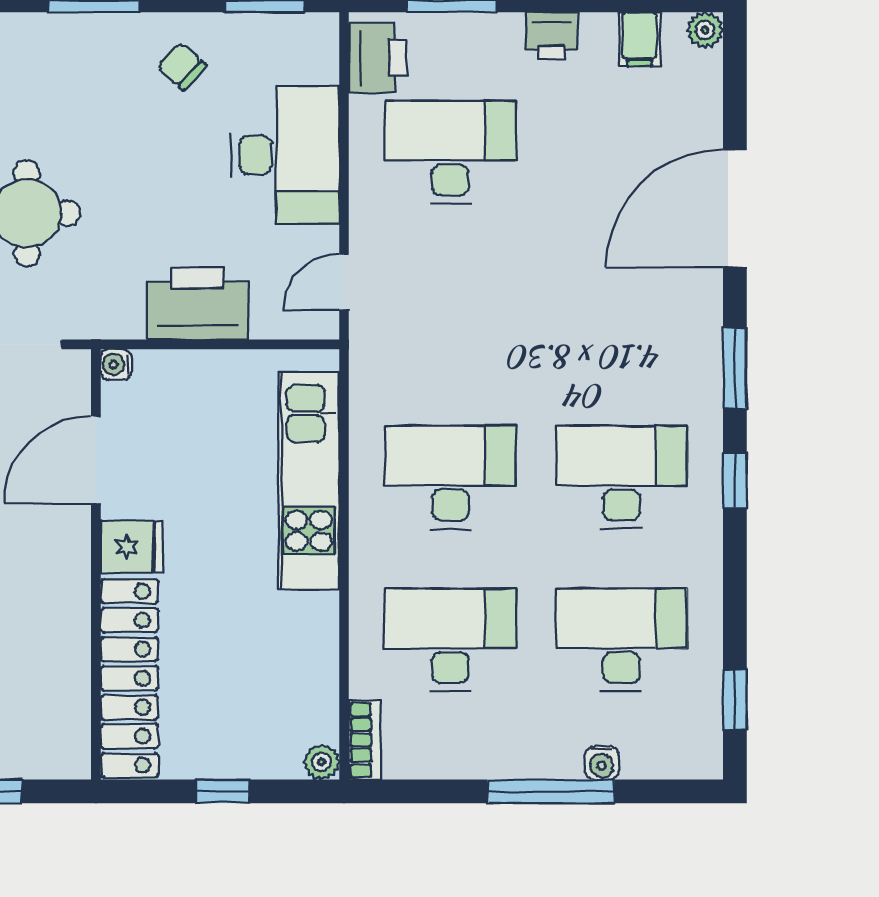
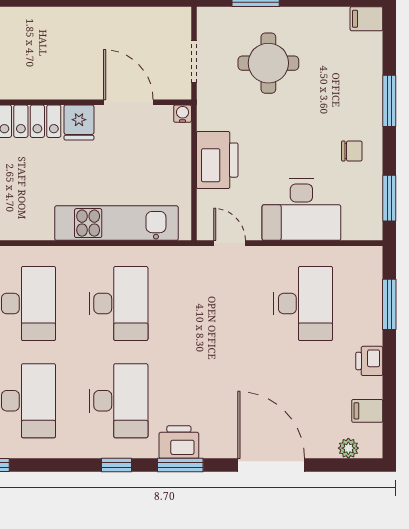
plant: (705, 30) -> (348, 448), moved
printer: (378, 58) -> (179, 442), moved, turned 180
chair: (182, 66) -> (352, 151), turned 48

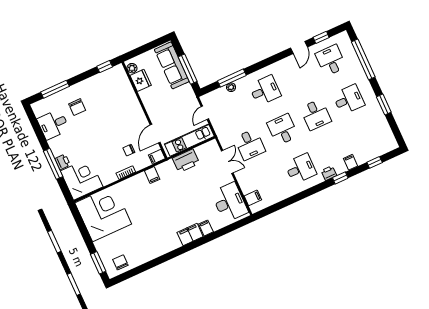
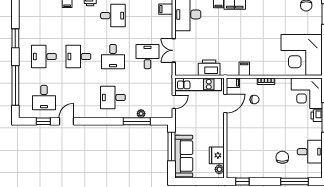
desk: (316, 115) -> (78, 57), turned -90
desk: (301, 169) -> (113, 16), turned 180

------------

**YOUR GOAL:** Would you please repeat each record exactly? Leave the pictures out.

**EXERCISE OUTPUT:**
plant: (705, 30) -> (348, 448), moved
printer: (378, 58) -> (179, 442), moved, turned 180
chair: (182, 66) -> (352, 151), turned 48

desk: (316, 115) -> (78, 57), turned -90
desk: (301, 169) -> (113, 16), turned 180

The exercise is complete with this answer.